* Record set
********************

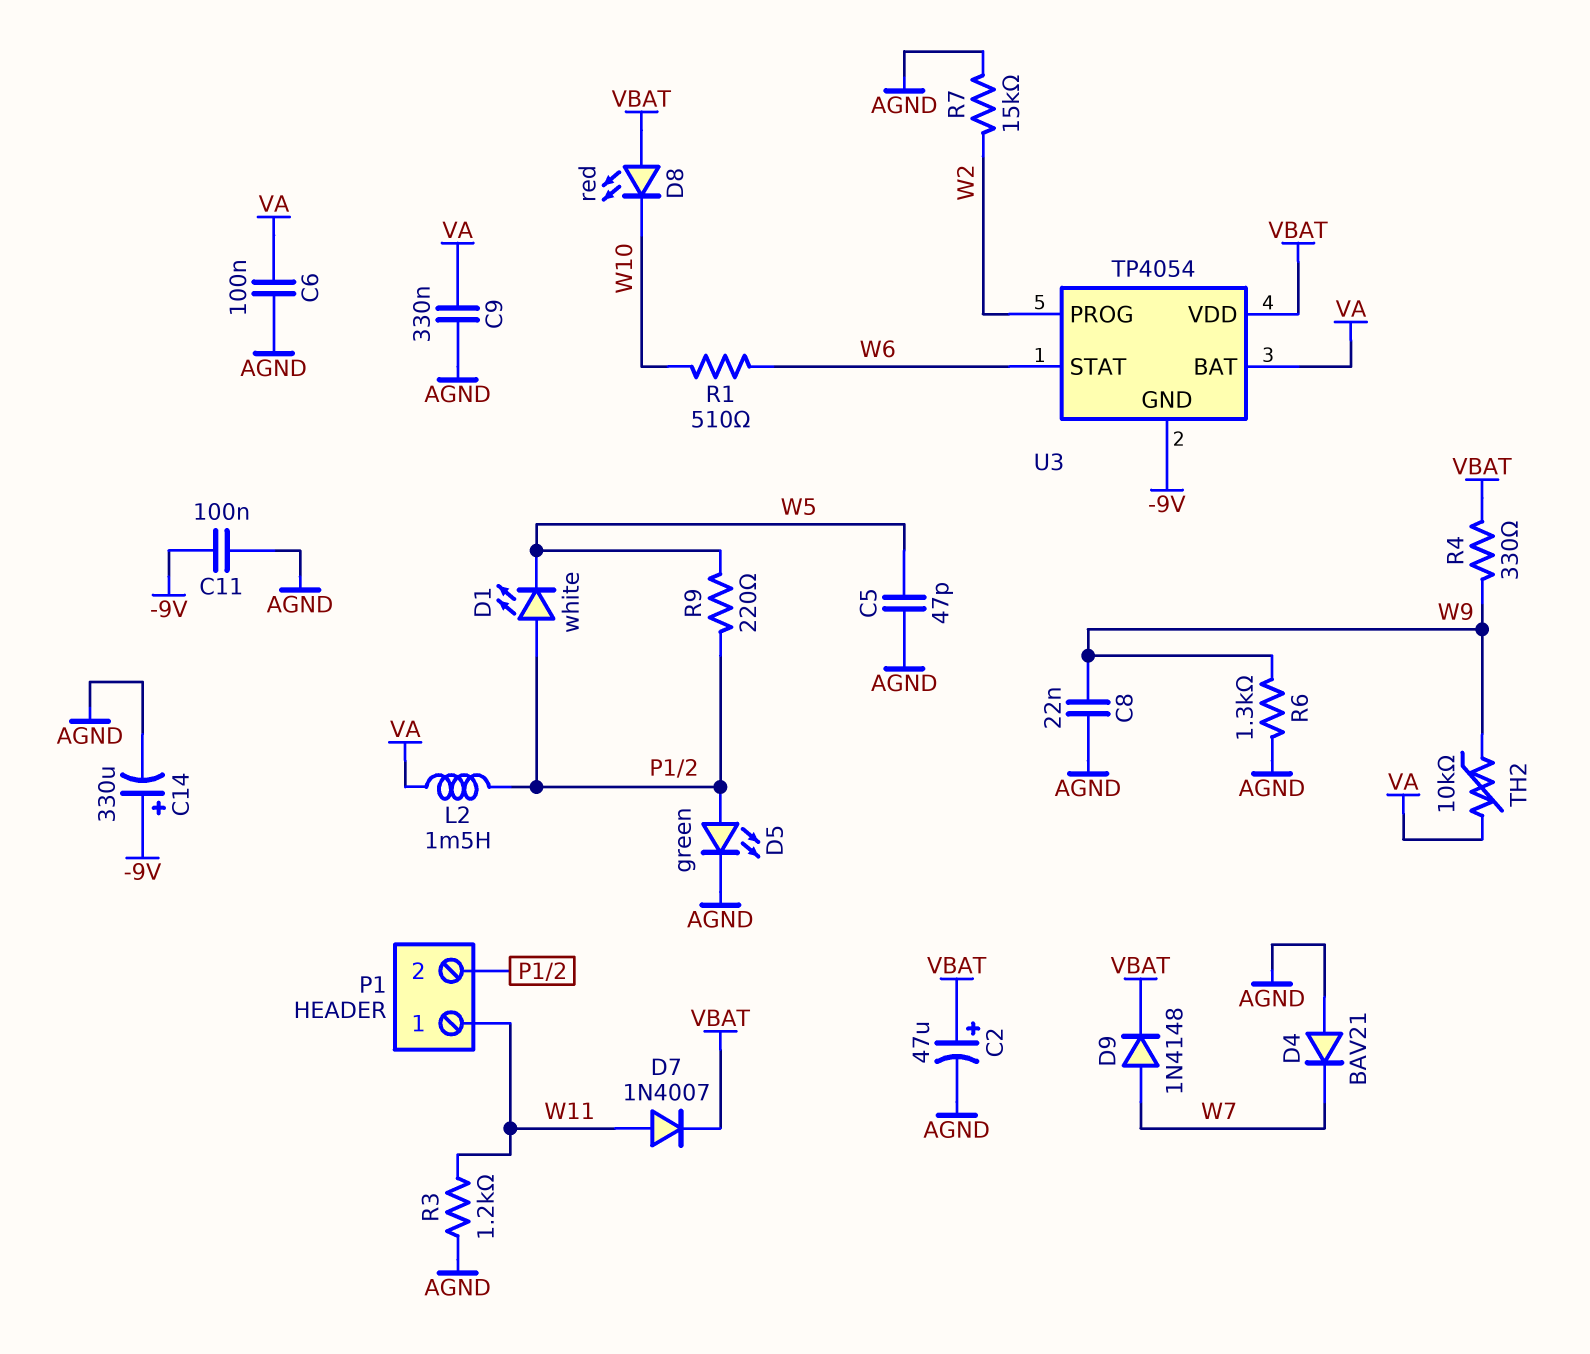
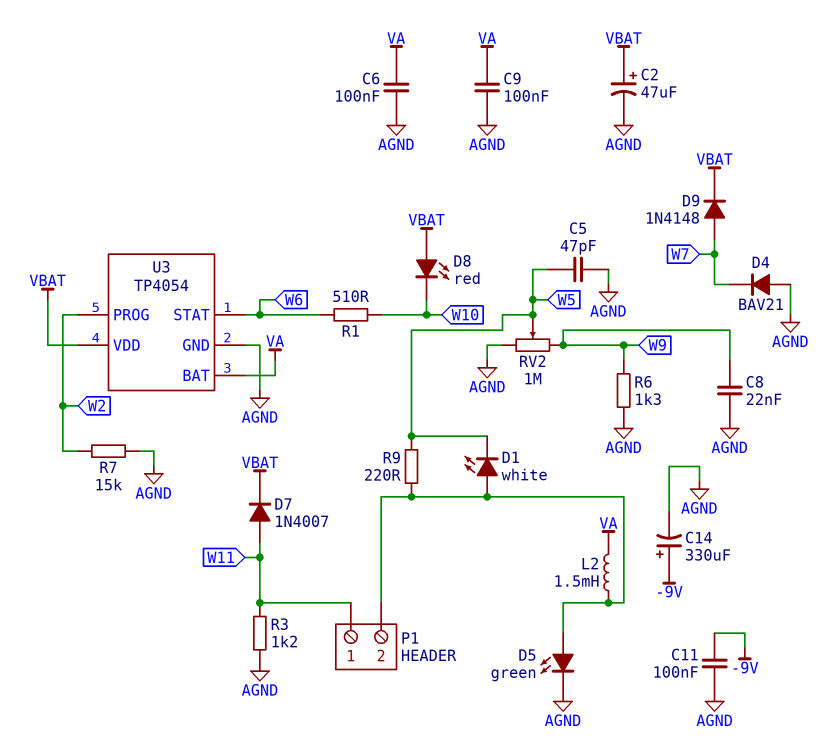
C9: 330nF (AGND, VA) -> 100nF (AGND, VA)
R4: 330 (VBAT, W9) -> none
RV2: none -> 1M (AGND, W9, wiper W5)
TH2: 10k (VA, W9) -> none
U3 pin GND: -9V -> AGND

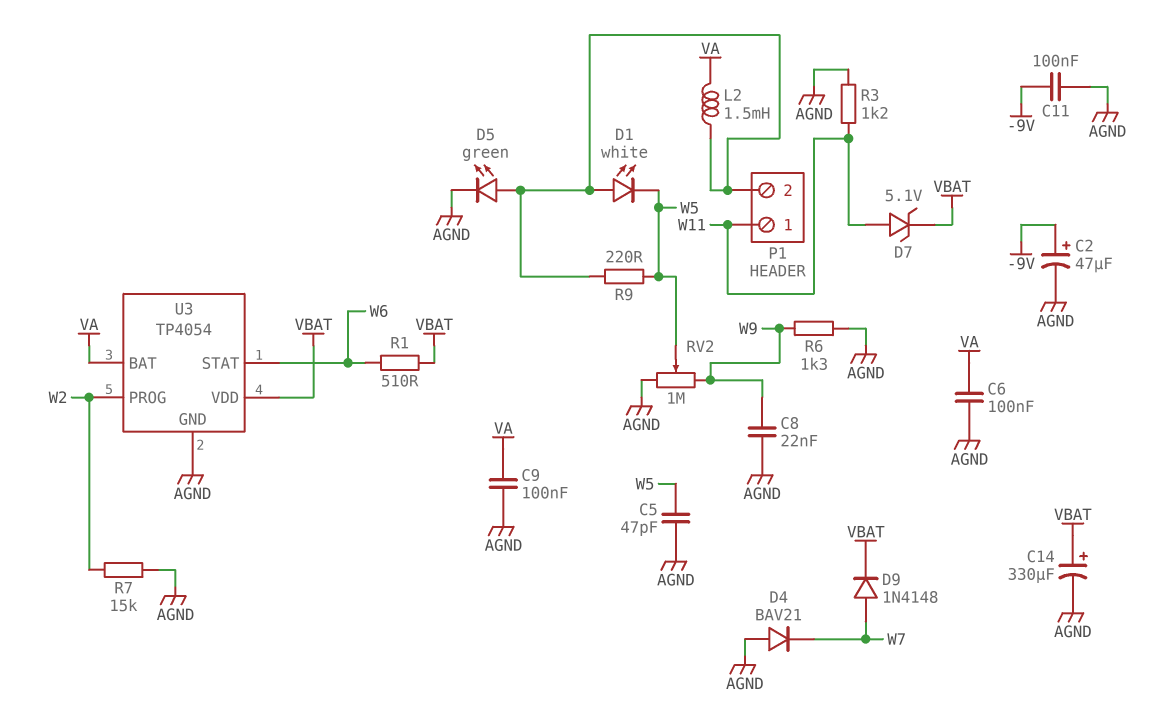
C2: 47uF (plus VBAT, minus AGND) -> 47uF (plus -9V, minus AGND)
C14: 330uF (plus -9V, minus AGND) -> 330uF (plus VBAT, minus AGND)
D7: diode 1N4007 (A W11, K VBAT) -> zener 5.1V (A W11, K VBAT)
D8: LED red (A VBAT, K W10) -> none
R1: 510 (W6, W10) -> 510 (VBAT, W6)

********************

* Action item
Say how many lines in the listing above include the word "plus". Nothing but the number is needed.

* Solution to the exercise
2